**Problem to work on:** Starting at the line below that contains "U1 pin out: W7 -> W6" and ending at the line that contains "R7: 510k (W4, W7) -> 360 (W4, W7)", retype each line exactly as it stands, but omit the pictures.

**Materials provided:**

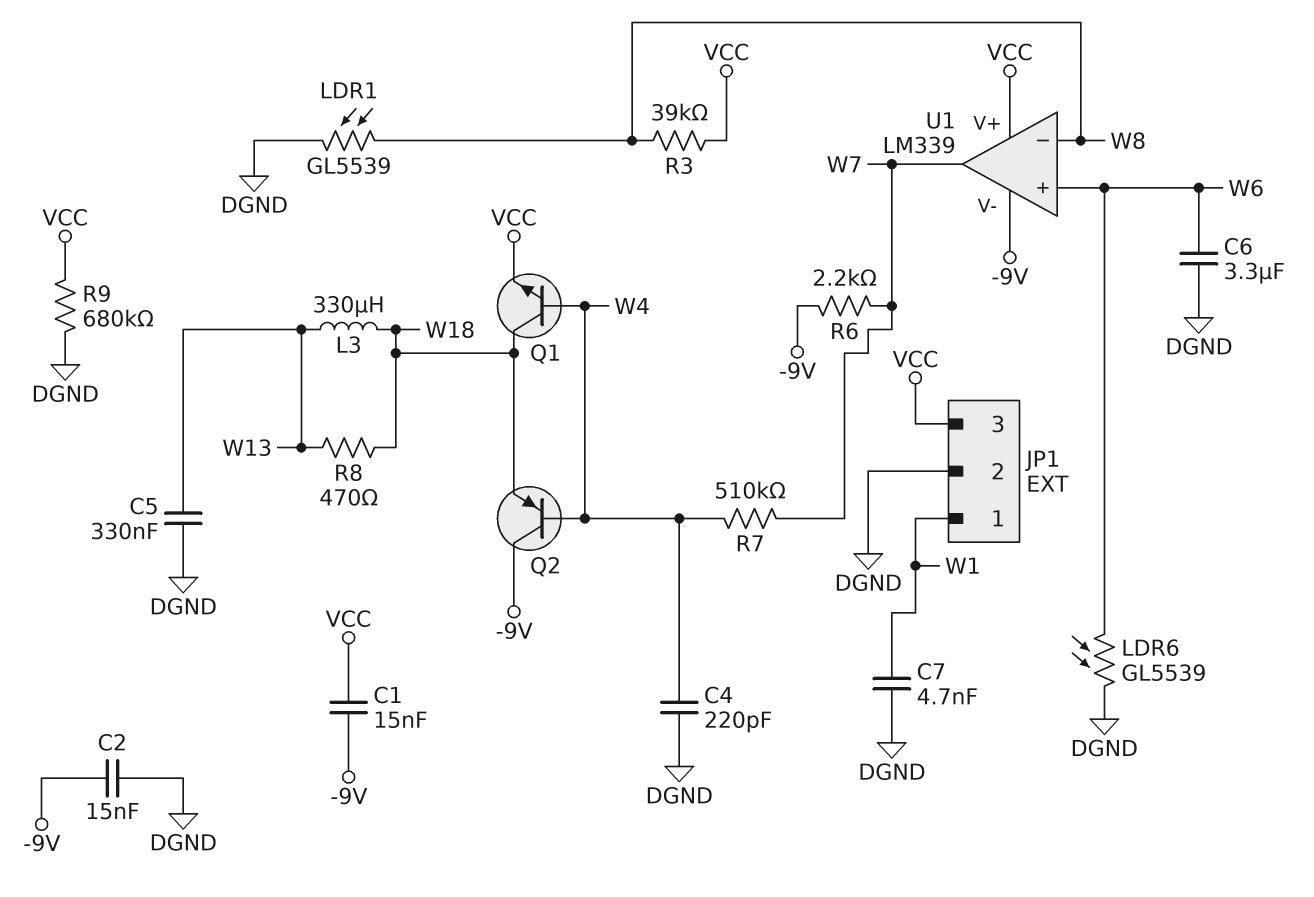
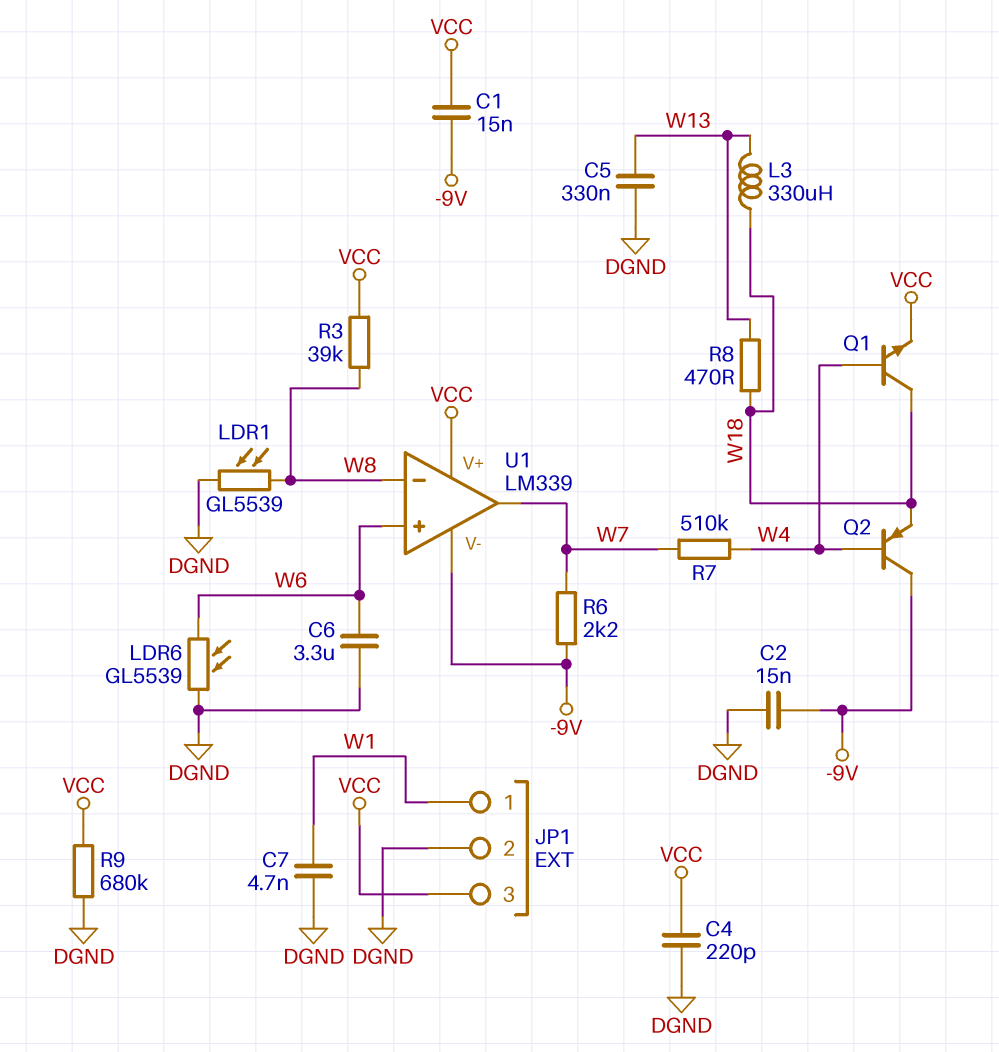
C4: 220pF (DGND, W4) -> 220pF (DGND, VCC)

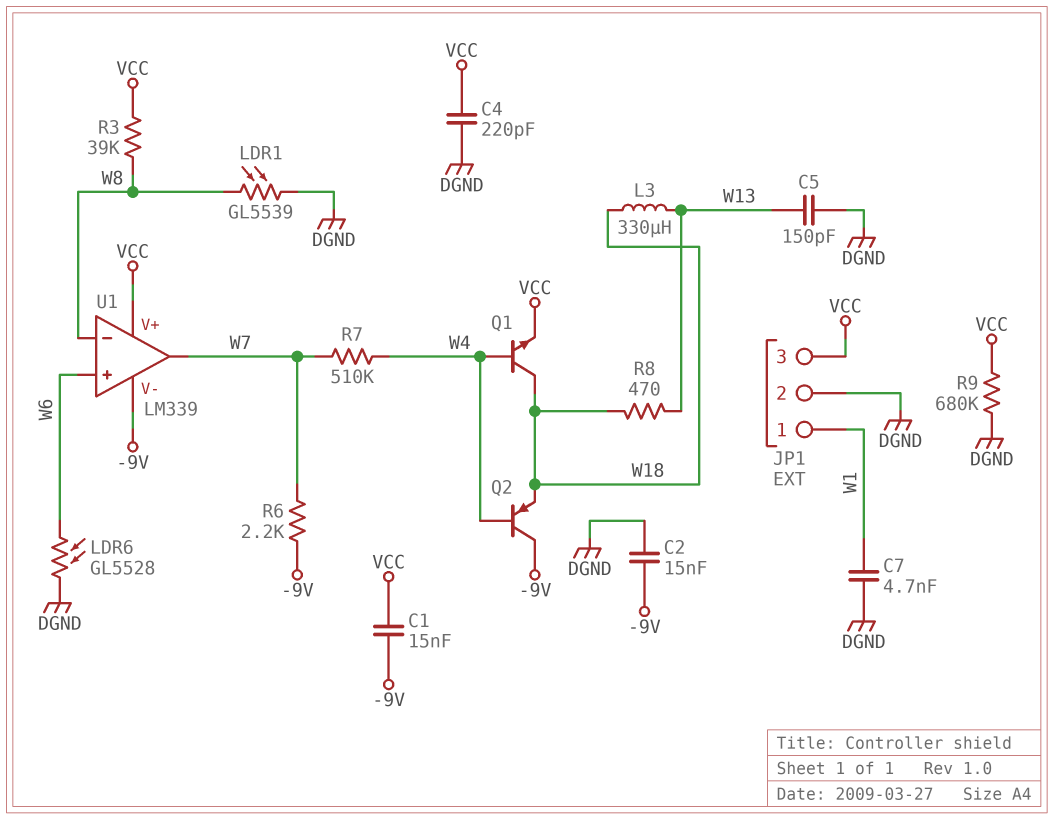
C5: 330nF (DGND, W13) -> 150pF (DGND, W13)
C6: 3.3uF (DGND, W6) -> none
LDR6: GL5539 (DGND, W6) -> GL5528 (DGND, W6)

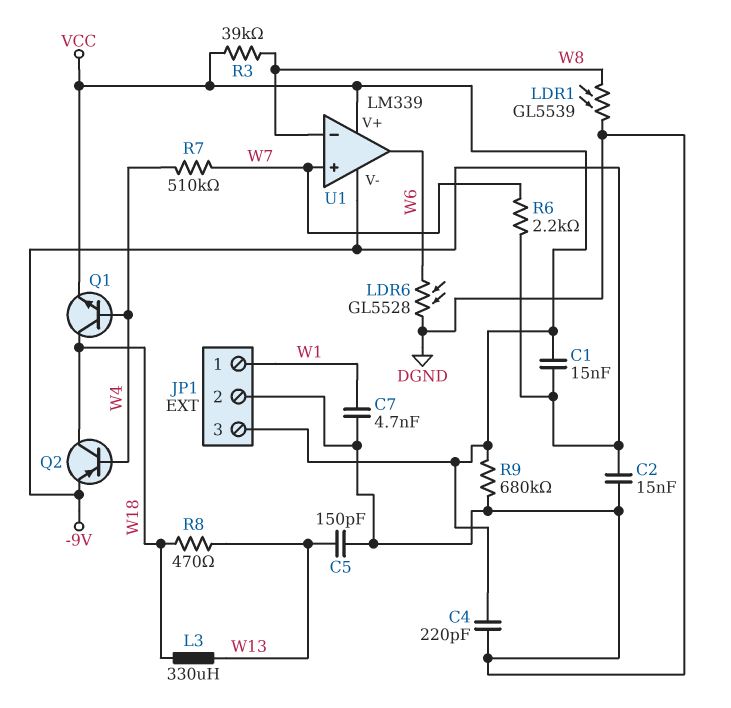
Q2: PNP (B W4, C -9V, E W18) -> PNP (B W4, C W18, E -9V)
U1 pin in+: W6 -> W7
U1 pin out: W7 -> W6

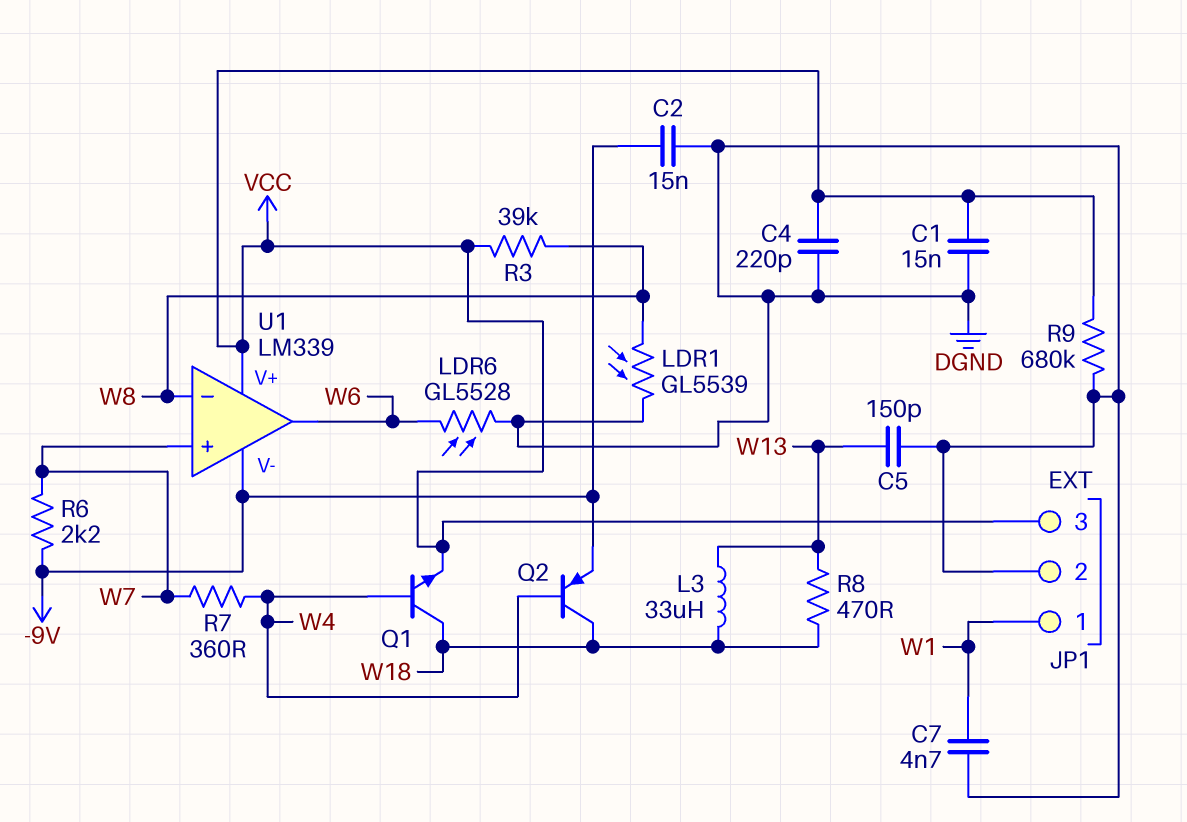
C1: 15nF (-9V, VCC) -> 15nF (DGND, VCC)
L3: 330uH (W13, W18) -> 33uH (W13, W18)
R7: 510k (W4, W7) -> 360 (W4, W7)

...

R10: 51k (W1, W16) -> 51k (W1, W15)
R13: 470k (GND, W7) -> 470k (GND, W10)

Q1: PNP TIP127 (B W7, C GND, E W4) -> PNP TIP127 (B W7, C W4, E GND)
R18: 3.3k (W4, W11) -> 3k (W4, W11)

**Response:**
U1 pin out: W7 -> W6

C1: 15nF (-9V, VCC) -> 15nF (DGND, VCC)
L3: 330uH (W13, W18) -> 33uH (W13, W18)
R7: 510k (W4, W7) -> 360 (W4, W7)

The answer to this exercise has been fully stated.